Task inputs:
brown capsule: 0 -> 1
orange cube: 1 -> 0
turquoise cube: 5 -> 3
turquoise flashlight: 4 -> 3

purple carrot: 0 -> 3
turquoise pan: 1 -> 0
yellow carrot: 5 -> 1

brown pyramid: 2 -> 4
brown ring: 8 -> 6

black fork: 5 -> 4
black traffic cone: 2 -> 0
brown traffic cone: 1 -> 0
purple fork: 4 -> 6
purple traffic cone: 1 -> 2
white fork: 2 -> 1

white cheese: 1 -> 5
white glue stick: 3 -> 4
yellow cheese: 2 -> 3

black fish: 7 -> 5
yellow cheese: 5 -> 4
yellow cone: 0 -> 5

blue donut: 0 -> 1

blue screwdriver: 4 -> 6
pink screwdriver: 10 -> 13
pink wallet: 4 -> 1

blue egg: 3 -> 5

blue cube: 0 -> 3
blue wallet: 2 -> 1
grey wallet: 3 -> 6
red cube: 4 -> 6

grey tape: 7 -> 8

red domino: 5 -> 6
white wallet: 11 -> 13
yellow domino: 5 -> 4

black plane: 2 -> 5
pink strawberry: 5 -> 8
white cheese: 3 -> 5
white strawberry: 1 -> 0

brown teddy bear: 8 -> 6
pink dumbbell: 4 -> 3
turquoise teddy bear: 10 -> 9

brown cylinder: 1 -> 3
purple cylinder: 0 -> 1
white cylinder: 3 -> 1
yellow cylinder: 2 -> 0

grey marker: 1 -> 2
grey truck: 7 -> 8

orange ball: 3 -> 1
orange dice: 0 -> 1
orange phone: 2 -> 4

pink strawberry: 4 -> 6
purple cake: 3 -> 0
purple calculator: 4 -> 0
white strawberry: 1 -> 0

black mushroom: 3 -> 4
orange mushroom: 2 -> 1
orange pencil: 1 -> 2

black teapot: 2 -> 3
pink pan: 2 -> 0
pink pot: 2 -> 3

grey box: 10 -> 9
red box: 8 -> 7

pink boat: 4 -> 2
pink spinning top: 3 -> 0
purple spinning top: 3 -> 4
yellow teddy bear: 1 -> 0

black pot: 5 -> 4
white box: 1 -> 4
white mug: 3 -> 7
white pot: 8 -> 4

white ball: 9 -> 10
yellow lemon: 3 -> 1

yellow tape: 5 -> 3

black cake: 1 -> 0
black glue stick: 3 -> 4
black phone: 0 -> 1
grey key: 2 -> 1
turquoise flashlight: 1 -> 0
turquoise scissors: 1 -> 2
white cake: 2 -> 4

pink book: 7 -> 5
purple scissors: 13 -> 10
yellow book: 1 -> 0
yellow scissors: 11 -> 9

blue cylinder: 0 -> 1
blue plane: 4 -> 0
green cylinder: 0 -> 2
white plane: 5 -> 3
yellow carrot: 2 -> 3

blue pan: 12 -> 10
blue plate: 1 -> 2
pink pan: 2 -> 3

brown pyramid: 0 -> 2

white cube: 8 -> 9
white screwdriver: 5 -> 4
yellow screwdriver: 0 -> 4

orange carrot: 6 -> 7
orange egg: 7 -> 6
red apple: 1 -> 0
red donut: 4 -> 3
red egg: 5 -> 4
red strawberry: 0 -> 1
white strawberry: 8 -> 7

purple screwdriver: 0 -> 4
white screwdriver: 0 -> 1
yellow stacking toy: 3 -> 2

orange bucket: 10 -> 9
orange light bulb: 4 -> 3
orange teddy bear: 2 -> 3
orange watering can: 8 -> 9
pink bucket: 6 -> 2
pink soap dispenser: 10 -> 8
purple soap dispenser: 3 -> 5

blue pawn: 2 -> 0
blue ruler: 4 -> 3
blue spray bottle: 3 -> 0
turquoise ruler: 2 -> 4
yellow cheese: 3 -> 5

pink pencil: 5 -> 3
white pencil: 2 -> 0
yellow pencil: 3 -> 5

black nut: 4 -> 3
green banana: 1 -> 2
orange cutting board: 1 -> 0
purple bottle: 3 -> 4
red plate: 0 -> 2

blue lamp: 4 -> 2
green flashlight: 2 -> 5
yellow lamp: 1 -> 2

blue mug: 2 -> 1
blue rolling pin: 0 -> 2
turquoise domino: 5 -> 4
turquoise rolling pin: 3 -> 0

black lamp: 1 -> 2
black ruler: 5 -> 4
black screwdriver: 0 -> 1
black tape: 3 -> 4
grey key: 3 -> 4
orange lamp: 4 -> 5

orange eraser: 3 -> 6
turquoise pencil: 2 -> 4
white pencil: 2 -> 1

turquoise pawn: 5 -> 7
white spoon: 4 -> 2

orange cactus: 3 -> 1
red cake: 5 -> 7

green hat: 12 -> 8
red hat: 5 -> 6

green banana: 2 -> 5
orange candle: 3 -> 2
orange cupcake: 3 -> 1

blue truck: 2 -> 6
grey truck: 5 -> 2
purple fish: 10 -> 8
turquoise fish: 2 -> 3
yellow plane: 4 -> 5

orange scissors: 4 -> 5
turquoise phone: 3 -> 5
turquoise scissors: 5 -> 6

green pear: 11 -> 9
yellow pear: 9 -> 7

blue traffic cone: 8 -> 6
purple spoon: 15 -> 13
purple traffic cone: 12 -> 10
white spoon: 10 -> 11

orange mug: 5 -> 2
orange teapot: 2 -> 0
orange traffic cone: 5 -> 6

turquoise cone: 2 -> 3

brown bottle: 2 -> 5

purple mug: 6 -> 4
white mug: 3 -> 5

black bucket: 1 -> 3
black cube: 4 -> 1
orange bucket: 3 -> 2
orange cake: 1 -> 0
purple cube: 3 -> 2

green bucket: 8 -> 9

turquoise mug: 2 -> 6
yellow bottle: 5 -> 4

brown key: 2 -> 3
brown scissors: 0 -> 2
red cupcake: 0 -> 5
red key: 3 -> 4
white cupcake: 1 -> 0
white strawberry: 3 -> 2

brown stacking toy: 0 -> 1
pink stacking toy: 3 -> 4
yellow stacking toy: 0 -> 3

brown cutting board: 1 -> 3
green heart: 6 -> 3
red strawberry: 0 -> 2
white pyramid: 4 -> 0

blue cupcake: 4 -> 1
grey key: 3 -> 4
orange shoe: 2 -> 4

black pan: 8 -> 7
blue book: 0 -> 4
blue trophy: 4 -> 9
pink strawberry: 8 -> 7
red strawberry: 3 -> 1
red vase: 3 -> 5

Assigned task: Each record above needs to be transcribed word for word.

Exercise answer:
brown capsule: 0 -> 1
orange cube: 1 -> 0
turquoise cube: 5 -> 3
turquoise flashlight: 4 -> 3

purple carrot: 0 -> 3
turquoise pan: 1 -> 0
yellow carrot: 5 -> 1

brown pyramid: 2 -> 4
brown ring: 8 -> 6

black fork: 5 -> 4
black traffic cone: 2 -> 0
brown traffic cone: 1 -> 0
purple fork: 4 -> 6
purple traffic cone: 1 -> 2
white fork: 2 -> 1

white cheese: 1 -> 5
white glue stick: 3 -> 4
yellow cheese: 2 -> 3

black fish: 7 -> 5
yellow cheese: 5 -> 4
yellow cone: 0 -> 5

blue donut: 0 -> 1

blue screwdriver: 4 -> 6
pink screwdriver: 10 -> 13
pink wallet: 4 -> 1

blue egg: 3 -> 5

blue cube: 0 -> 3
blue wallet: 2 -> 1
grey wallet: 3 -> 6
red cube: 4 -> 6

grey tape: 7 -> 8

red domino: 5 -> 6
white wallet: 11 -> 13
yellow domino: 5 -> 4

black plane: 2 -> 5
pink strawberry: 5 -> 8
white cheese: 3 -> 5
white strawberry: 1 -> 0

brown teddy bear: 8 -> 6
pink dumbbell: 4 -> 3
turquoise teddy bear: 10 -> 9

brown cylinder: 1 -> 3
purple cylinder: 0 -> 1
white cylinder: 3 -> 1
yellow cylinder: 2 -> 0

grey marker: 1 -> 2
grey truck: 7 -> 8

orange ball: 3 -> 1
orange dice: 0 -> 1
orange phone: 2 -> 4

pink strawberry: 4 -> 6
purple cake: 3 -> 0
purple calculator: 4 -> 0
white strawberry: 1 -> 0

black mushroom: 3 -> 4
orange mushroom: 2 -> 1
orange pencil: 1 -> 2

black teapot: 2 -> 3
pink pan: 2 -> 0
pink pot: 2 -> 3

grey box: 10 -> 9
red box: 8 -> 7

pink boat: 4 -> 2
pink spinning top: 3 -> 0
purple spinning top: 3 -> 4
yellow teddy bear: 1 -> 0

black pot: 5 -> 4
white box: 1 -> 4
white mug: 3 -> 7
white pot: 8 -> 4

white ball: 9 -> 10
yellow lemon: 3 -> 1

yellow tape: 5 -> 3

black cake: 1 -> 0
black glue stick: 3 -> 4
black phone: 0 -> 1
grey key: 2 -> 1
turquoise flashlight: 1 -> 0
turquoise scissors: 1 -> 2
white cake: 2 -> 4

pink book: 7 -> 5
purple scissors: 13 -> 10
yellow book: 1 -> 0
yellow scissors: 11 -> 9

blue cylinder: 0 -> 1
blue plane: 4 -> 0
green cylinder: 0 -> 2
white plane: 5 -> 3
yellow carrot: 2 -> 3

blue pan: 12 -> 10
blue plate: 1 -> 2
pink pan: 2 -> 3

brown pyramid: 0 -> 2

white cube: 8 -> 9
white screwdriver: 5 -> 4
yellow screwdriver: 0 -> 4

orange carrot: 6 -> 7
orange egg: 7 -> 6
red apple: 1 -> 0
red donut: 4 -> 3
red egg: 5 -> 4
red strawberry: 0 -> 1
white strawberry: 8 -> 7

purple screwdriver: 0 -> 4
white screwdriver: 0 -> 1
yellow stacking toy: 3 -> 2

orange bucket: 10 -> 9
orange light bulb: 4 -> 3
orange teddy bear: 2 -> 3
orange watering can: 8 -> 9
pink bucket: 6 -> 2
pink soap dispenser: 10 -> 8
purple soap dispenser: 3 -> 5

blue pawn: 2 -> 0
blue ruler: 4 -> 3
blue spray bottle: 3 -> 0
turquoise ruler: 2 -> 4
yellow cheese: 3 -> 5

pink pencil: 5 -> 3
white pencil: 2 -> 0
yellow pencil: 3 -> 5

black nut: 4 -> 3
green banana: 1 -> 2
orange cutting board: 1 -> 0
purple bottle: 3 -> 4
red plate: 0 -> 2

blue lamp: 4 -> 2
green flashlight: 2 -> 5
yellow lamp: 1 -> 2

blue mug: 2 -> 1
blue rolling pin: 0 -> 2
turquoise domino: 5 -> 4
turquoise rolling pin: 3 -> 0

black lamp: 1 -> 2
black ruler: 5 -> 4
black screwdriver: 0 -> 1
black tape: 3 -> 4
grey key: 3 -> 4
orange lamp: 4 -> 5

orange eraser: 3 -> 6
turquoise pencil: 2 -> 4
white pencil: 2 -> 1

turquoise pawn: 5 -> 7
white spoon: 4 -> 2

orange cactus: 3 -> 1
red cake: 5 -> 7

green hat: 12 -> 8
red hat: 5 -> 6

green banana: 2 -> 5
orange candle: 3 -> 2
orange cupcake: 3 -> 1

blue truck: 2 -> 6
grey truck: 5 -> 2
purple fish: 10 -> 8
turquoise fish: 2 -> 3
yellow plane: 4 -> 5

orange scissors: 4 -> 5
turquoise phone: 3 -> 5
turquoise scissors: 5 -> 6

green pear: 11 -> 9
yellow pear: 9 -> 7

blue traffic cone: 8 -> 6
purple spoon: 15 -> 13
purple traffic cone: 12 -> 10
white spoon: 10 -> 11

orange mug: 5 -> 2
orange teapot: 2 -> 0
orange traffic cone: 5 -> 6

turquoise cone: 2 -> 3

brown bottle: 2 -> 5

purple mug: 6 -> 4
white mug: 3 -> 5

black bucket: 1 -> 3
black cube: 4 -> 1
orange bucket: 3 -> 2
orange cake: 1 -> 0
purple cube: 3 -> 2

green bucket: 8 -> 9

turquoise mug: 2 -> 6
yellow bottle: 5 -> 4

brown key: 2 -> 3
brown scissors: 0 -> 2
red cupcake: 0 -> 5
red key: 3 -> 4
white cupcake: 1 -> 0
white strawberry: 3 -> 2

brown stacking toy: 0 -> 1
pink stacking toy: 3 -> 4
yellow stacking toy: 0 -> 3

brown cutting board: 1 -> 3
green heart: 6 -> 3
red strawberry: 0 -> 2
white pyramid: 4 -> 0

blue cupcake: 4 -> 1
grey key: 3 -> 4
orange shoe: 2 -> 4

black pan: 8 -> 7
blue book: 0 -> 4
blue trophy: 4 -> 9
pink strawberry: 8 -> 7
red strawberry: 3 -> 1
red vase: 3 -> 5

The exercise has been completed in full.